EXERCISE AIM: Pick out each line of the records that includes the string "shoe", and copy it.

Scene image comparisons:
----
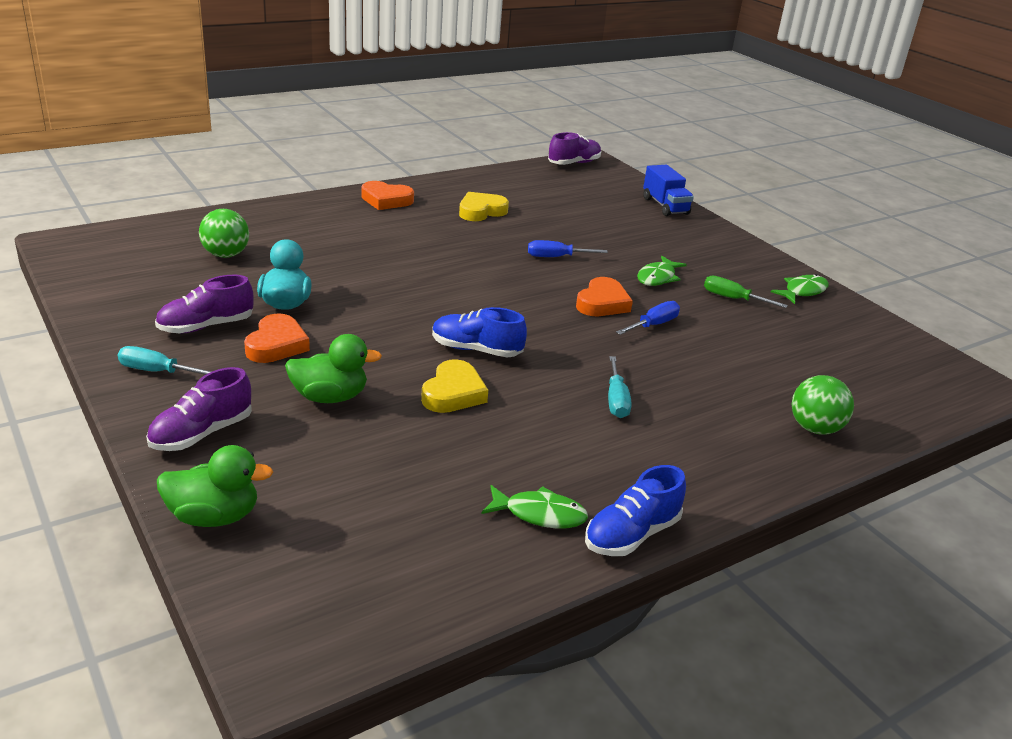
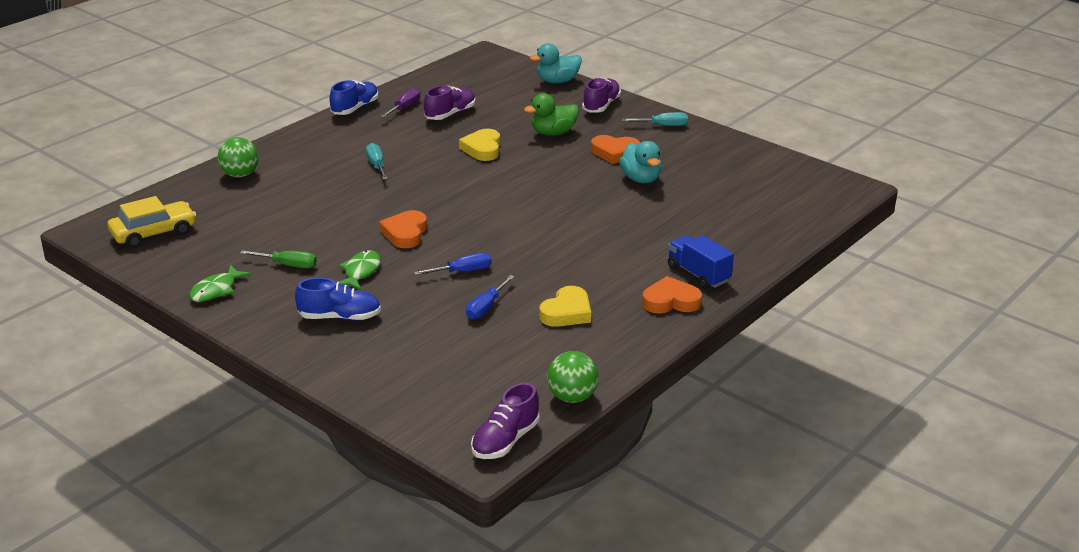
camera: 165 degrees right, 0 degrees up
purple shoe [155,275,254,334] -> purple shoe moved to [424,86,475,120]
green duck [157,445,273,527] -> turquoise duck [530,43,582,83]
green ball [199,209,249,258] -> green ball moved to [547,351,599,403]
orange heart [244,313,310,363] -> orange heart turned 75 degrees counterclockwise [591,135,640,164]
blue shoe [432,307,527,358] -> blue shoe moved to [295,277,381,321]
green fish [481,485,588,528] -> purple screwdriver [381,88,420,117]
blue screwdriver [616,301,680,335] -> blue screwdriver moved to [466,275,515,319]
blue truck [643,165,694,216] -> blue truck moved to [668,235,734,289]
none -> yellow car [108,196,196,248]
----
RESPONSE AREA:
purple shoe [155,275,254,334] -> purple shoe moved to [424,86,475,120]
blue shoe [432,307,527,358] -> blue shoe moved to [295,277,381,321]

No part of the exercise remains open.